- _Exercise_: Your copy begins at the line with "IC2: buffer 74LS07" and runs through the end of the data below. Set down only those lines exactly, without pictures.

- _Exercise input_:
+--

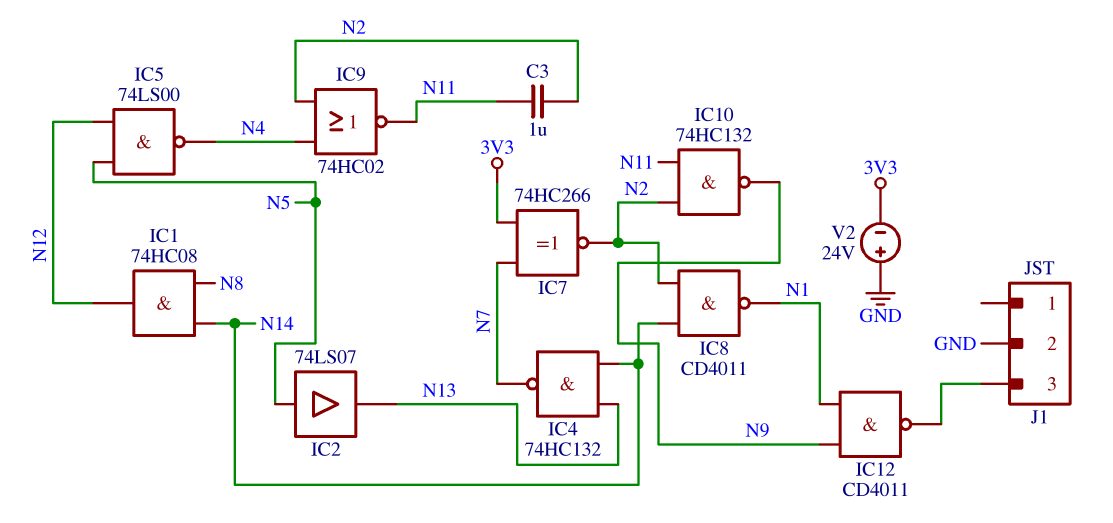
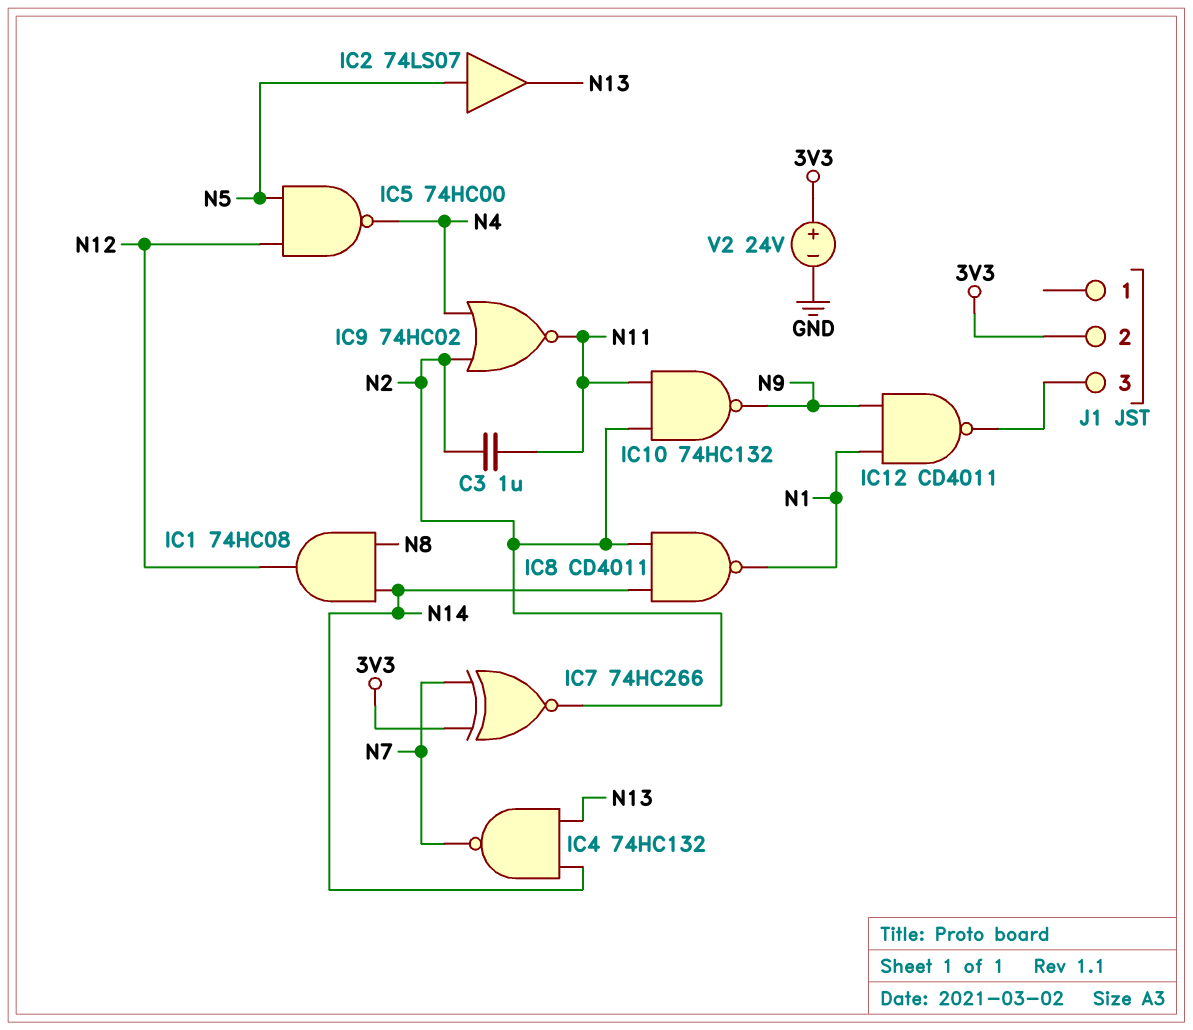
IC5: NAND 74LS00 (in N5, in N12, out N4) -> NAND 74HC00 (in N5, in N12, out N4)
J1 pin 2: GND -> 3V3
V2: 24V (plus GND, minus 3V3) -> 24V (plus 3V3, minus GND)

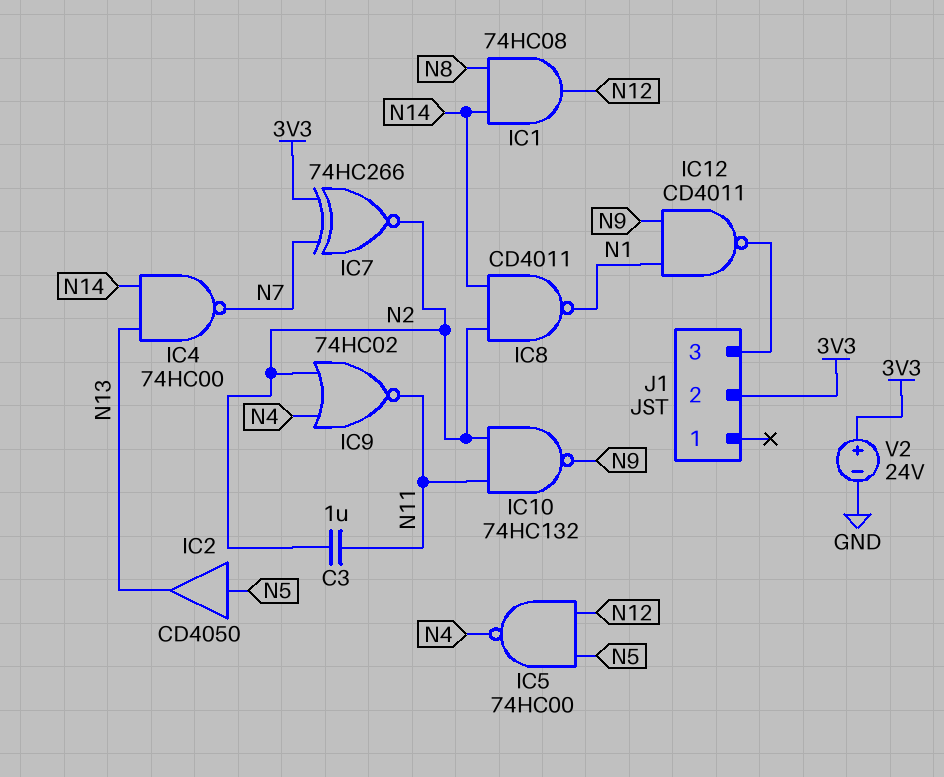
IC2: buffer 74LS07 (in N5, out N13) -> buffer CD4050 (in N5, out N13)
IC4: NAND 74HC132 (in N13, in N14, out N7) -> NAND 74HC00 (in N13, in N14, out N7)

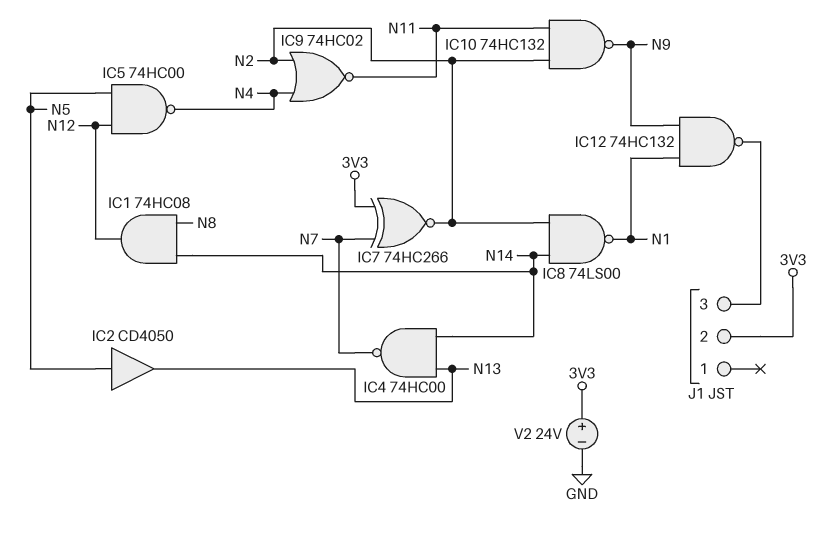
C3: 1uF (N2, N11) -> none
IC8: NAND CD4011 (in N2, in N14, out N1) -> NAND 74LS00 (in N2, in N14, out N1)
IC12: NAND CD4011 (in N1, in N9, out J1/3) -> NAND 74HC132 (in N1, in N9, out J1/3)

+--

- _Task output_:
IC2: buffer 74LS07 (in N5, out N13) -> buffer CD4050 (in N5, out N13)
IC4: NAND 74HC132 (in N13, in N14, out N7) -> NAND 74HC00 (in N13, in N14, out N7)

C3: 1uF (N2, N11) -> none
IC8: NAND CD4011 (in N2, in N14, out N1) -> NAND 74LS00 (in N2, in N14, out N1)
IC12: NAND CD4011 (in N1, in N9, out J1/3) -> NAND 74HC132 (in N1, in N9, out J1/3)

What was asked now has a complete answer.